Dataset records:
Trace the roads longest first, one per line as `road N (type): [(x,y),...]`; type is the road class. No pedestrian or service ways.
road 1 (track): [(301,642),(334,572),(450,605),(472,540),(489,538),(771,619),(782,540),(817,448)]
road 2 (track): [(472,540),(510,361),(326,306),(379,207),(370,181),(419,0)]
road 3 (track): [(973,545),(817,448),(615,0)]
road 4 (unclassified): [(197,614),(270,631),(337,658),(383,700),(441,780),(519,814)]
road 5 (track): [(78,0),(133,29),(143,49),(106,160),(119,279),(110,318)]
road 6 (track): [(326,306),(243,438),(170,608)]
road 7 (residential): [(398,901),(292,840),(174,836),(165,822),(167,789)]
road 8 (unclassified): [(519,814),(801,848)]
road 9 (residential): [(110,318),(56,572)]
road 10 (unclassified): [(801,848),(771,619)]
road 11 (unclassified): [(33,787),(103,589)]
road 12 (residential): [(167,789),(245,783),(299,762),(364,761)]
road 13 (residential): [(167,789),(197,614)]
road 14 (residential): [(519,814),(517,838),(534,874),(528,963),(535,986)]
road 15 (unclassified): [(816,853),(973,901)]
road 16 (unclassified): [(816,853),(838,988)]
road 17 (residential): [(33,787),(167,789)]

Exercise requirements:
The required output is the full set of entries, reproduced verbatim.

Solved problem:
Trace the roads longest first, one per line as `road N (type): [(x,y),...]`; type is the road class. No pedestrian or service ways.
road 1 (track): [(301,642),(334,572),(450,605),(472,540),(489,538),(771,619),(782,540),(817,448)]
road 2 (track): [(472,540),(510,361),(326,306),(379,207),(370,181),(419,0)]
road 3 (track): [(973,545),(817,448),(615,0)]
road 4 (unclassified): [(197,614),(270,631),(337,658),(383,700),(441,780),(519,814)]
road 5 (track): [(78,0),(133,29),(143,49),(106,160),(119,279),(110,318)]
road 6 (track): [(326,306),(243,438),(170,608)]
road 7 (residential): [(398,901),(292,840),(174,836),(165,822),(167,789)]
road 8 (unclassified): [(519,814),(801,848)]
road 9 (residential): [(110,318),(56,572)]
road 10 (unclassified): [(801,848),(771,619)]
road 11 (unclassified): [(33,787),(103,589)]
road 12 (residential): [(167,789),(245,783),(299,762),(364,761)]
road 13 (residential): [(167,789),(197,614)]
road 14 (residential): [(519,814),(517,838),(534,874),(528,963),(535,986)]
road 15 (unclassified): [(816,853),(973,901)]
road 16 (unclassified): [(816,853),(838,988)]
road 17 (residential): [(33,787),(167,789)]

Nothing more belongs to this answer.